- _What is required_: Quote the records from the line with "This page has height=952, width=1233." to the line with "coordinates (869, 739).", both lines included, and reproduce each one exactly.
--------------------------------
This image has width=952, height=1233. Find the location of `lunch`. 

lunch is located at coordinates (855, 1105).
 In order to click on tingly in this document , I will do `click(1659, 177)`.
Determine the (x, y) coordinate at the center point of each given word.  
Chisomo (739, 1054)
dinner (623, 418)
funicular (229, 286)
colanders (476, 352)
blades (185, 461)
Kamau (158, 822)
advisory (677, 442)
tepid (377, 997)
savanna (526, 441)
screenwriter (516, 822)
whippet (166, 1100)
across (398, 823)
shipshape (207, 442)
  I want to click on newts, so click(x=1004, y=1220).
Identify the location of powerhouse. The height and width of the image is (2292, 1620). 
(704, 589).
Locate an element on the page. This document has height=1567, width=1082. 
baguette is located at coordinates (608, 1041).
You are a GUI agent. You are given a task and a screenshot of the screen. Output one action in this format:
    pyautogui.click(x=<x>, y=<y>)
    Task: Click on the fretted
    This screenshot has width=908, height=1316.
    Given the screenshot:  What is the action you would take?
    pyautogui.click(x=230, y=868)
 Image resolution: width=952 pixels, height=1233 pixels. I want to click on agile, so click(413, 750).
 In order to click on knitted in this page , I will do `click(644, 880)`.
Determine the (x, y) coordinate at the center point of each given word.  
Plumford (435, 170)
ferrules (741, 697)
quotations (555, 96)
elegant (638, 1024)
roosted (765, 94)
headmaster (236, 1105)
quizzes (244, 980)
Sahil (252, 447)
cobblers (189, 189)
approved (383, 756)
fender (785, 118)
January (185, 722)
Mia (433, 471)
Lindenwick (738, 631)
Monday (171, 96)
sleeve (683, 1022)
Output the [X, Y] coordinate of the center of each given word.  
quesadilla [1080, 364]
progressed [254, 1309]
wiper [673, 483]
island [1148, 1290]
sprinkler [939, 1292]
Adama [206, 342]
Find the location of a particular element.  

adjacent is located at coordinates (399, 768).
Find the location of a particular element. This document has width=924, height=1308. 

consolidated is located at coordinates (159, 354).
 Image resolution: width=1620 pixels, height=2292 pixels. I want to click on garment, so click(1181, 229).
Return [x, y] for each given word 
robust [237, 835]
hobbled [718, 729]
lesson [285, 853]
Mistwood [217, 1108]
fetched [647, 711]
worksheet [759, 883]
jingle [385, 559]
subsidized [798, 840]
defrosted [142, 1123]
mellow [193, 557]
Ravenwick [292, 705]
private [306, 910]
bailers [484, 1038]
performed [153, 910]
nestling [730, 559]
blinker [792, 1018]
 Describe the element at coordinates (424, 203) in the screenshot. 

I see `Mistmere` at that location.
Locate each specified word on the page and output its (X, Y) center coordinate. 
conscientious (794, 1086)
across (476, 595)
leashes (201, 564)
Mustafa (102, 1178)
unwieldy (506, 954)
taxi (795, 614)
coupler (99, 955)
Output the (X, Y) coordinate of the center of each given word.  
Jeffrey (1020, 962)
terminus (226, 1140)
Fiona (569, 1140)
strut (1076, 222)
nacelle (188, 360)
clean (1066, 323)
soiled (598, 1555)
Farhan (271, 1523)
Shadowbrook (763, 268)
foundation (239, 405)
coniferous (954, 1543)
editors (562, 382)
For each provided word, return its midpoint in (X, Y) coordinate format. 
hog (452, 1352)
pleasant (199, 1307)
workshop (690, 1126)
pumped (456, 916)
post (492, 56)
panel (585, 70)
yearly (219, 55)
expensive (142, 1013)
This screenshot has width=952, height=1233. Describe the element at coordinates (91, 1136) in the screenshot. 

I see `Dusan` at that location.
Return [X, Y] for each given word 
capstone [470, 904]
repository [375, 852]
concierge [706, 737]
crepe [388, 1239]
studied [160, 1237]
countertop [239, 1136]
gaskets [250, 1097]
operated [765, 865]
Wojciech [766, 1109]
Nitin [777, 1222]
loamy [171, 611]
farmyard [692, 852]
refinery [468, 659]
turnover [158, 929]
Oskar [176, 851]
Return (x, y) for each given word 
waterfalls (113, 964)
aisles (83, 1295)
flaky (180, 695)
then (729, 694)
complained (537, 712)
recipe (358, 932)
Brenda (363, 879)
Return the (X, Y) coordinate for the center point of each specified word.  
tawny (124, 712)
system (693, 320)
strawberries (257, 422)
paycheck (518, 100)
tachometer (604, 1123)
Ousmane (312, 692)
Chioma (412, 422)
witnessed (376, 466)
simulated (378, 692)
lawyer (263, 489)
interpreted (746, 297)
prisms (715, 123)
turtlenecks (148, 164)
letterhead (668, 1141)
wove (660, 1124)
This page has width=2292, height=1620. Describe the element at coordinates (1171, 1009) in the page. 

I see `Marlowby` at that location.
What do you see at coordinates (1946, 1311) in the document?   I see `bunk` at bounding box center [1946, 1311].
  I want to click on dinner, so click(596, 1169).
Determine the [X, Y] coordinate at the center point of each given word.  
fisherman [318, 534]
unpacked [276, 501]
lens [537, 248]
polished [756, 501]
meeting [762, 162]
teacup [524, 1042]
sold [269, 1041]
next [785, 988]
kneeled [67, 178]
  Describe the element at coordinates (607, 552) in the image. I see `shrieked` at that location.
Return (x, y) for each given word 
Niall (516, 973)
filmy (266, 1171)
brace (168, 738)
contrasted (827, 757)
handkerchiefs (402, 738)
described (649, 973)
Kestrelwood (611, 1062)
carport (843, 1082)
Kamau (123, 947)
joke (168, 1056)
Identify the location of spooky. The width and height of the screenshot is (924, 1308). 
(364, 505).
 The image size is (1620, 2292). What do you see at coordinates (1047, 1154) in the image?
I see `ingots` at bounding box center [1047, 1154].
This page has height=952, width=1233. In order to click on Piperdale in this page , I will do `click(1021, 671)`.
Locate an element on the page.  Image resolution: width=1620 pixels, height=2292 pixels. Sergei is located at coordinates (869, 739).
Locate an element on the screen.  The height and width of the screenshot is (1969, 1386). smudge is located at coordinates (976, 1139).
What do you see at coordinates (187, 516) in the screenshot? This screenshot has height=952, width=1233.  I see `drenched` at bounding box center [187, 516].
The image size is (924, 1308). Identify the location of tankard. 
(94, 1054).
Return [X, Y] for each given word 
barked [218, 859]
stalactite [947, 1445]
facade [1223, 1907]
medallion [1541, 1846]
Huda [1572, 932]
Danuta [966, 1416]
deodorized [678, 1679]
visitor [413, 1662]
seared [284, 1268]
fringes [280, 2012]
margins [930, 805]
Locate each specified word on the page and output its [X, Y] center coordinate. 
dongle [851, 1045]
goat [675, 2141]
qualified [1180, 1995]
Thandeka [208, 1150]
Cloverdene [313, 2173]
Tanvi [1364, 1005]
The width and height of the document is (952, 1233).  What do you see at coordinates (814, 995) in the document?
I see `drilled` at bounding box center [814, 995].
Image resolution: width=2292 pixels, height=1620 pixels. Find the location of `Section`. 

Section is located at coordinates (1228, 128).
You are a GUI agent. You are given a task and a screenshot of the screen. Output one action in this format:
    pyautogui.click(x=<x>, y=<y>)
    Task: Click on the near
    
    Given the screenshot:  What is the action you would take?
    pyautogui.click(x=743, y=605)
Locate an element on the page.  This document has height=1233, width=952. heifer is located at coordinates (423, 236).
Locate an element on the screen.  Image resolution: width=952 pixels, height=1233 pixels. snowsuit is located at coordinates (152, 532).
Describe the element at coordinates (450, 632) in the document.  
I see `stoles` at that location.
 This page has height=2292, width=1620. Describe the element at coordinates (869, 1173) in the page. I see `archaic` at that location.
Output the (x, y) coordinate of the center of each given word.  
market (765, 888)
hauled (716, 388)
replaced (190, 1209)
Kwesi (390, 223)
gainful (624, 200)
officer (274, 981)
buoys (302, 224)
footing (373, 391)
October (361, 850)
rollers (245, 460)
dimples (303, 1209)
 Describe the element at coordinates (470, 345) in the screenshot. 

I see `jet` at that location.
--------------------------------
- _Reply to the task_:
This page has height=952, width=1233. In order to click on Piperdale in this page , I will do `click(1021, 671)`.
Locate an element on the page.  Image resolution: width=1620 pixels, height=2292 pixels. Sergei is located at coordinates (869, 739).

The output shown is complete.